[Exercise goal]
Every line in the records below that holds "LEDK" must be identified and copied.

[Records supplied]
· · ·
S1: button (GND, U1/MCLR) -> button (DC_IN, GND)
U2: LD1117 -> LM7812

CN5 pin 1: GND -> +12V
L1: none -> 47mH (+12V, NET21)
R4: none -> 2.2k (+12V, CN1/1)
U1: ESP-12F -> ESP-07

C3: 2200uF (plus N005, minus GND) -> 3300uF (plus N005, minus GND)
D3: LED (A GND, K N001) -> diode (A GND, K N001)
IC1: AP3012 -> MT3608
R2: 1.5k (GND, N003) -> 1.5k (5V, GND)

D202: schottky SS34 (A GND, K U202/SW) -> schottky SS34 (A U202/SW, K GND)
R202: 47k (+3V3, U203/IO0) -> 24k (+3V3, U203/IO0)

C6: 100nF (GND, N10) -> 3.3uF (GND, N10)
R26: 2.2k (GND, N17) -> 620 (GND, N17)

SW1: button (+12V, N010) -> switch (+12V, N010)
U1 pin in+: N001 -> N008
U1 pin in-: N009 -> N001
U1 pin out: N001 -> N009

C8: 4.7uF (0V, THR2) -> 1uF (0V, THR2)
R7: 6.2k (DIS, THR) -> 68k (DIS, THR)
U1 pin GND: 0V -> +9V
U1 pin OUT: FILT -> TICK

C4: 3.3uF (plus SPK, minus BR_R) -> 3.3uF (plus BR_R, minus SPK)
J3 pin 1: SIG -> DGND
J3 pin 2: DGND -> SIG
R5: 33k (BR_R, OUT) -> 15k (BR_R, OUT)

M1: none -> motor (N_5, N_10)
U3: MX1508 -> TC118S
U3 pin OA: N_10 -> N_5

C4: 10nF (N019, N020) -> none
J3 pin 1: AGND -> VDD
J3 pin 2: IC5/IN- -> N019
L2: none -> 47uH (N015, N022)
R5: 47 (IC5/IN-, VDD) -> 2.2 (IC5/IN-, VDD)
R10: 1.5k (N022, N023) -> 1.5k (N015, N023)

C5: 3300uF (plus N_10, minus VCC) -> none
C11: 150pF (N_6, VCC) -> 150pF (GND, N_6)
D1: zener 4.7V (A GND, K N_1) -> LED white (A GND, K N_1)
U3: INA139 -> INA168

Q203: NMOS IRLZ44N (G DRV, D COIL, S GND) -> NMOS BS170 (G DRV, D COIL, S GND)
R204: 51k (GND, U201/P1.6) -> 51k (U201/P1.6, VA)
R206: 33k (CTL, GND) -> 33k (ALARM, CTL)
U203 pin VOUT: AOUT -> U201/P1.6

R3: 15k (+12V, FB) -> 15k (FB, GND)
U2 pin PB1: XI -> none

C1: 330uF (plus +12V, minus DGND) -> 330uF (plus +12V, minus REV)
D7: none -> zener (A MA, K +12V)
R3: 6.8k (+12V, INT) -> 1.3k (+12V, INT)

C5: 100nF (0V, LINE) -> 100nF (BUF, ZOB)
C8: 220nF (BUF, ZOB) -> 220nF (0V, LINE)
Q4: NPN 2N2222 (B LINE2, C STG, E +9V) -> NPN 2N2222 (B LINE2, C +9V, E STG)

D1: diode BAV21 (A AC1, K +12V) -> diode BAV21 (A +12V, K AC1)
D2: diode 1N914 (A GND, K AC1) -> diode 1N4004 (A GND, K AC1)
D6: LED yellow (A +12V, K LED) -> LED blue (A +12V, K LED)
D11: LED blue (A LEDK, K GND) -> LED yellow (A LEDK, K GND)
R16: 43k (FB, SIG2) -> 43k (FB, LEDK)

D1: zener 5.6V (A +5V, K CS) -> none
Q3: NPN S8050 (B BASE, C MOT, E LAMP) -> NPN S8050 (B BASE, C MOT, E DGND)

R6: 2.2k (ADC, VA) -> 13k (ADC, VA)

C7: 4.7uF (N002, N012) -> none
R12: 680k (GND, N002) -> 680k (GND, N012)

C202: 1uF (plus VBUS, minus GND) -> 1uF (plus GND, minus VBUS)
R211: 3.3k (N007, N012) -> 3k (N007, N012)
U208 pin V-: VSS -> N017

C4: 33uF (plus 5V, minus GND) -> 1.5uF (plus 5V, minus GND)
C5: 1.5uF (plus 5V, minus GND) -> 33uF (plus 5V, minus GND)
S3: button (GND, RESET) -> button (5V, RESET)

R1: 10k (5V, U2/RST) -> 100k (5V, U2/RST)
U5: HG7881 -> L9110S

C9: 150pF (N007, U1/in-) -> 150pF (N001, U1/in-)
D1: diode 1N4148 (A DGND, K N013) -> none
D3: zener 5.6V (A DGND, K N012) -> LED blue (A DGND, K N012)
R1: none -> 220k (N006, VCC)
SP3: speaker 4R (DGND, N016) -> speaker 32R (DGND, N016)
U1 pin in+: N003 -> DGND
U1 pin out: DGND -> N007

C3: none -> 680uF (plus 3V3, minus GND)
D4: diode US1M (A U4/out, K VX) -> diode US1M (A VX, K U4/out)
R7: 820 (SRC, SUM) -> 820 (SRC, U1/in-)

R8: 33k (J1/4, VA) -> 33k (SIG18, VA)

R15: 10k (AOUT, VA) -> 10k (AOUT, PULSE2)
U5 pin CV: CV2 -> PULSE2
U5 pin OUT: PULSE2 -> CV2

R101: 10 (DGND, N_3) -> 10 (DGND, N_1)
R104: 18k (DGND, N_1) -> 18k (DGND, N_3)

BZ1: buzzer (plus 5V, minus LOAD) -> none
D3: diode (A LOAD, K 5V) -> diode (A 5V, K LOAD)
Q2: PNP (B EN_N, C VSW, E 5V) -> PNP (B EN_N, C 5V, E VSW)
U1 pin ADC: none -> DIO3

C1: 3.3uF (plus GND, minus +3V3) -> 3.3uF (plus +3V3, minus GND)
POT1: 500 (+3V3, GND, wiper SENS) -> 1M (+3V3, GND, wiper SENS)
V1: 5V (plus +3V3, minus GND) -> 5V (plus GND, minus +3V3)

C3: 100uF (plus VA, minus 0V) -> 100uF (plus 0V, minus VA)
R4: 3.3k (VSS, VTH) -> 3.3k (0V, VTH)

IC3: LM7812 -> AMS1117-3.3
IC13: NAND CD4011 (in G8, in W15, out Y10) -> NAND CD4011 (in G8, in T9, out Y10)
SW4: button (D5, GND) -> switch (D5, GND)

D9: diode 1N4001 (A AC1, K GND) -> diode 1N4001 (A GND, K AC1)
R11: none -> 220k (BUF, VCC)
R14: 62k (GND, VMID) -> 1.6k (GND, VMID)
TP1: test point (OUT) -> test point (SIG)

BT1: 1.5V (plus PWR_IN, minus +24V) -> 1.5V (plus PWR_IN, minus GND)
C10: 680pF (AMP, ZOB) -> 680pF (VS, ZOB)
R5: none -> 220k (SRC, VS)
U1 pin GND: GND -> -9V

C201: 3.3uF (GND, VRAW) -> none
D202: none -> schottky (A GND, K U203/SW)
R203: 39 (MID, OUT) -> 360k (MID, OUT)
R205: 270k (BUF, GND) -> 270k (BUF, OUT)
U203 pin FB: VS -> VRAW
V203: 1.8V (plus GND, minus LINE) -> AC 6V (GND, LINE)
· · ·
[Task solution]
D11: LED blue (A LEDK, K GND) -> LED yellow (A LEDK, K GND)
R16: 43k (FB, SIG2) -> 43k (FB, LEDK)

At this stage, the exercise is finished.